About this task | Retype all entries exactly, skipping pictures.
+ + + +
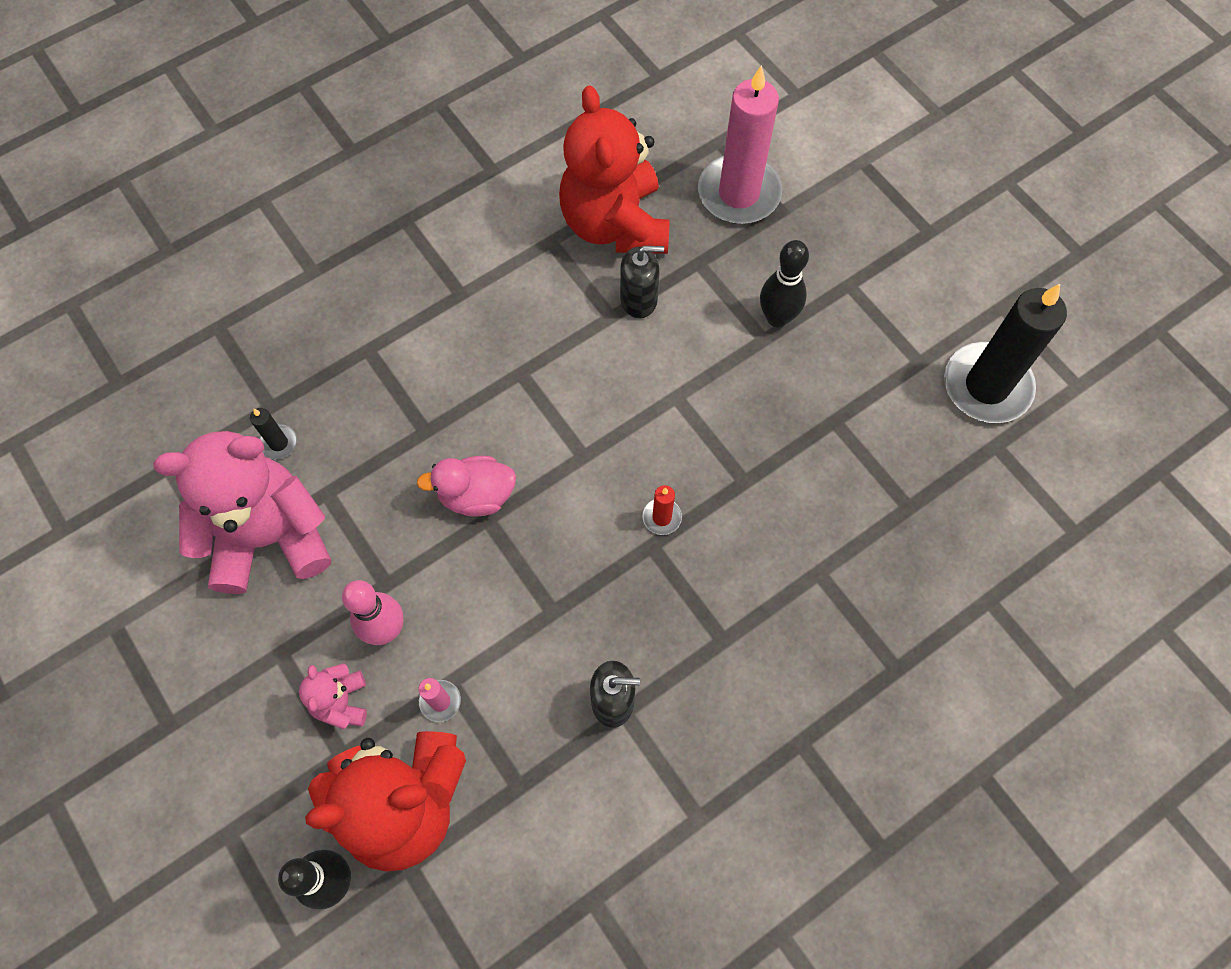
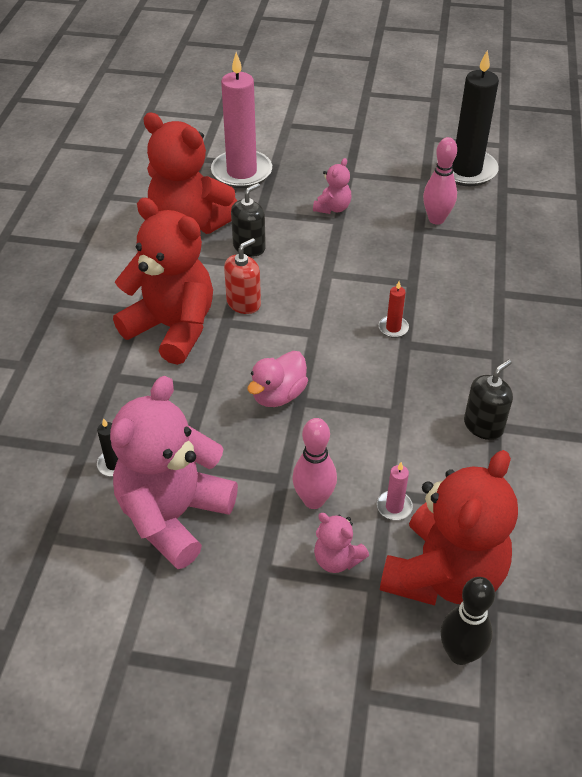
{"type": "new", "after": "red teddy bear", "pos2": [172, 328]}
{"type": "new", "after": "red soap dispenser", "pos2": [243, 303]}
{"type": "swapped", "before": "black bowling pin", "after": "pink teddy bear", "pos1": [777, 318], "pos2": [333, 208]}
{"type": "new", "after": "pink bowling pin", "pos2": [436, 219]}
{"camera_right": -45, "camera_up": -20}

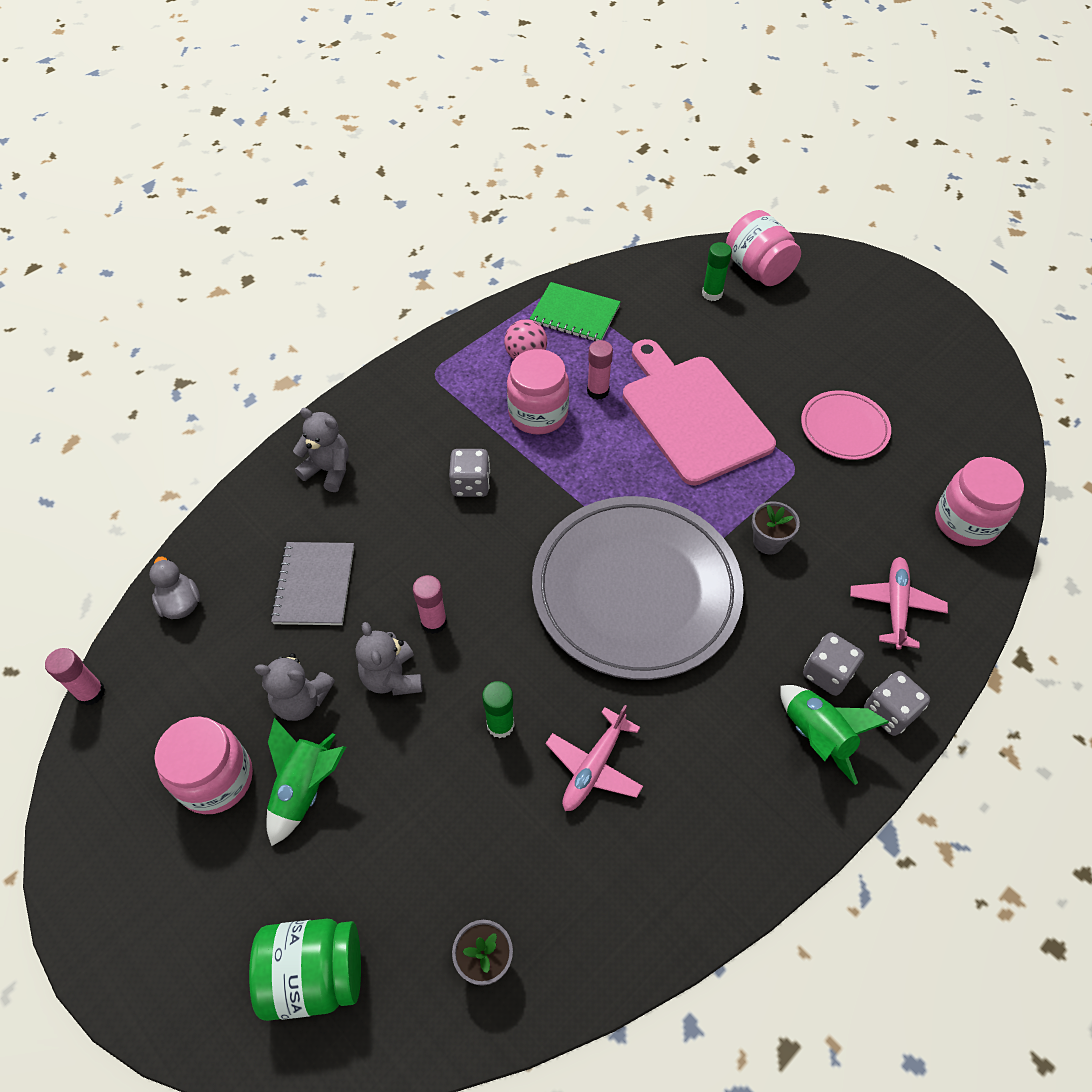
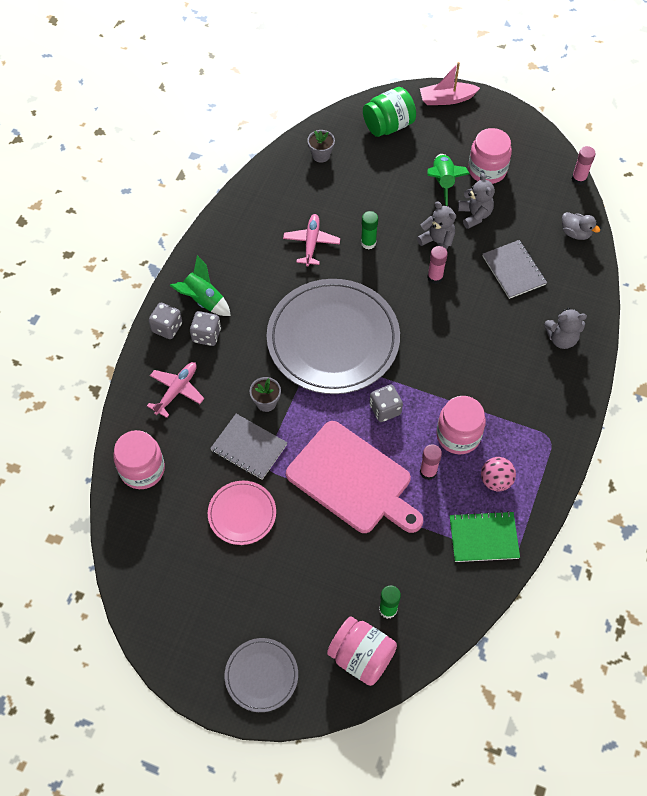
{"type": "rotated", "before": "pink plane", "pos1": [895, 606], "pos2": [176, 391], "turn": -135}
{"type": "new", "after": "grey notebook", "pos2": [249, 447]}
{"type": "new", "after": "grey plate", "pos2": [261, 675]}
{"type": "shifted", "before": "grey dice", "pos1": [471, 484], "pos2": [385, 409]}
{"type": "new", "after": "pink boat", "pos2": [446, 99]}
{"type": "rotated", "before": "grey teddy bear", "pos1": [301, 700], "pos2": [474, 215], "turn": 90}
{"camera_right": 155, "camera_up": 5}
+ + + +
Response to this exercise |
{"type": "new", "after": "red teddy bear", "pos2": [172, 328]}
{"type": "new", "after": "red soap dispenser", "pos2": [243, 303]}
{"type": "swapped", "before": "black bowling pin", "after": "pink teddy bear", "pos1": [777, 318], "pos2": [333, 208]}
{"type": "new", "after": "pink bowling pin", "pos2": [436, 219]}
{"camera_right": -45, "camera_up": -20}

{"type": "rotated", "before": "pink plane", "pos1": [895, 606], "pos2": [176, 391], "turn": -135}
{"type": "new", "after": "grey notebook", "pos2": [249, 447]}
{"type": "new", "after": "grey plate", "pos2": [261, 675]}
{"type": "shifted", "before": "grey dice", "pos1": [471, 484], "pos2": [385, 409]}
{"type": "new", "after": "pink boat", "pos2": [446, 99]}
{"type": "rotated", "before": "grey teddy bear", "pos1": [301, 700], "pos2": [474, 215], "turn": 90}
{"camera_right": 155, "camera_up": 5}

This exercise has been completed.